__Instructions to follow__: An exact transcription of all the records below is required, without any images.

__Data extracts__:
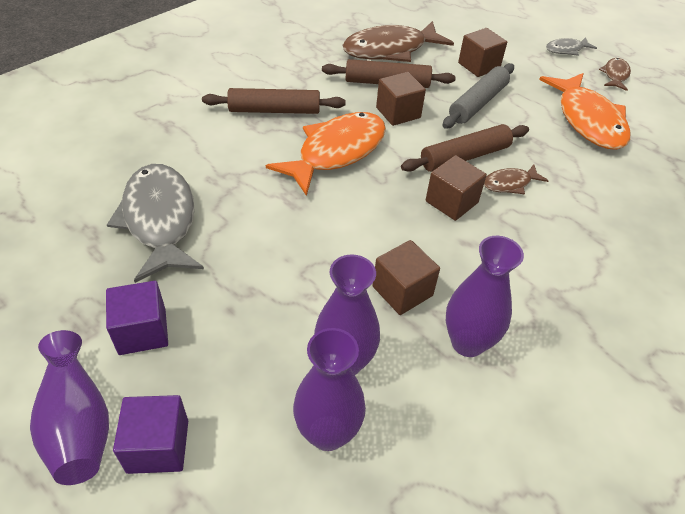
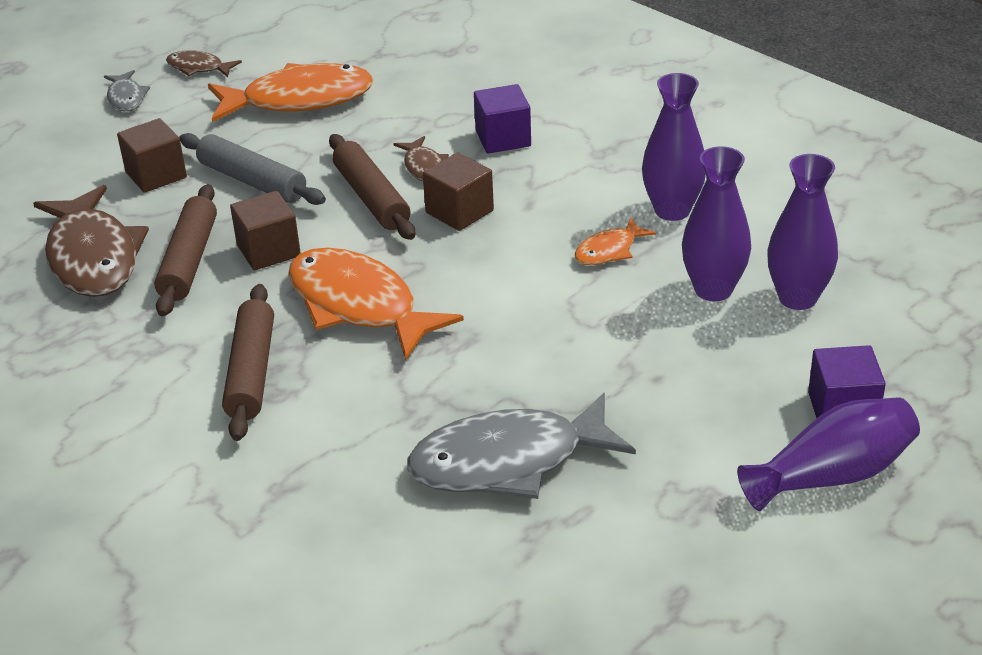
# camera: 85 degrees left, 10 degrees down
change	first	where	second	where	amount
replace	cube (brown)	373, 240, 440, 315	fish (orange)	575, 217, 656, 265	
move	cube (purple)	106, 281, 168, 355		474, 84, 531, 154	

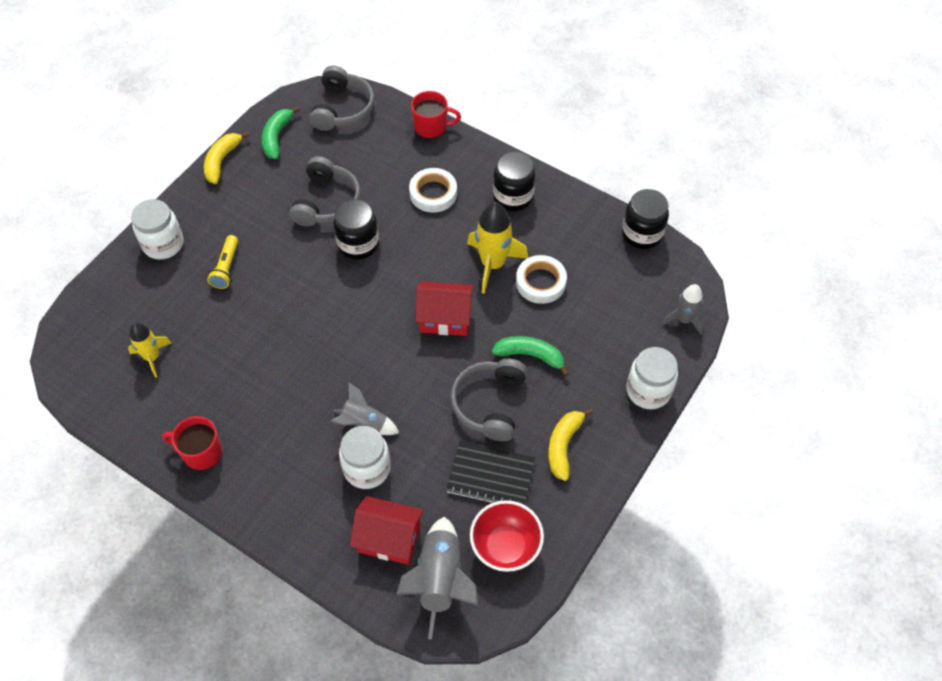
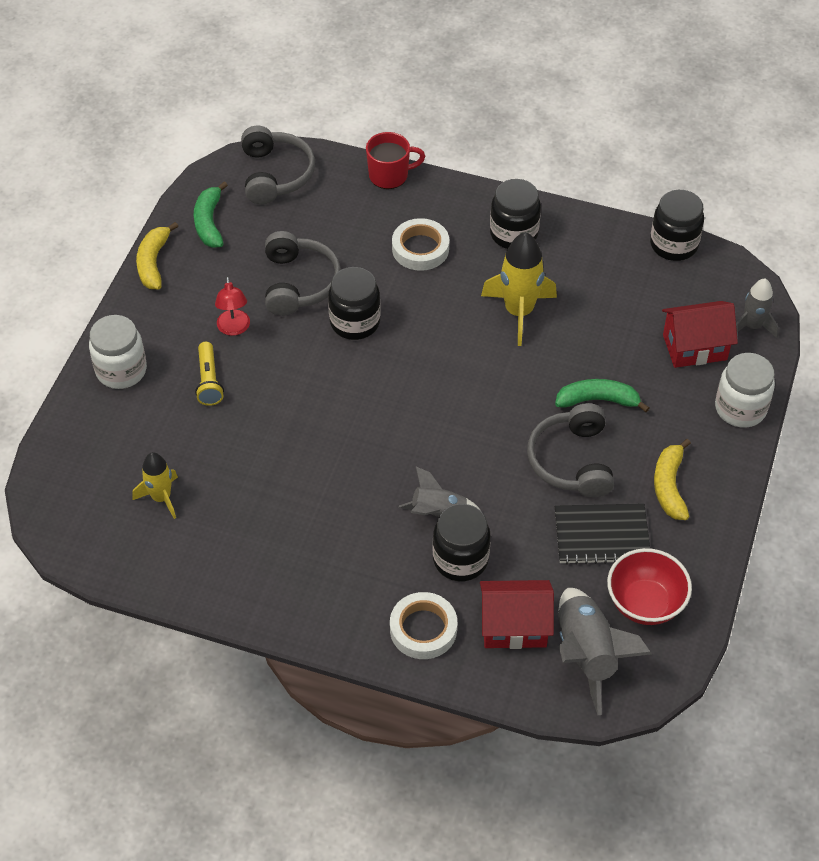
# camera: 15 degrees left, 5 degrees down
change	first	where	second	where	amount
move	tape (white)	516, 255, 567, 304		390, 592, 457, 659	
move	house (red)	415, 281, 474, 336		662, 301, 738, 368	
delete	mug (red)	162, 416, 222, 470			
recolor	jar (white)	339, 426, 391, 489	jar (black)	433, 504, 491, 582	
insert			lamp (red)	215, 277, 250, 336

__Expected answer__:
# camera: 85 degrees left, 10 degrees down
change	first	where	second	where	amount
replace	cube (brown)	373, 240, 440, 315	fish (orange)	575, 217, 656, 265	
move	cube (purple)	106, 281, 168, 355		474, 84, 531, 154	

# camera: 15 degrees left, 5 degrees down
change	first	where	second	where	amount
move	tape (white)	516, 255, 567, 304		390, 592, 457, 659	
move	house (red)	415, 281, 474, 336		662, 301, 738, 368	
delete	mug (red)	162, 416, 222, 470			
recolor	jar (white)	339, 426, 391, 489	jar (black)	433, 504, 491, 582	
insert			lamp (red)	215, 277, 250, 336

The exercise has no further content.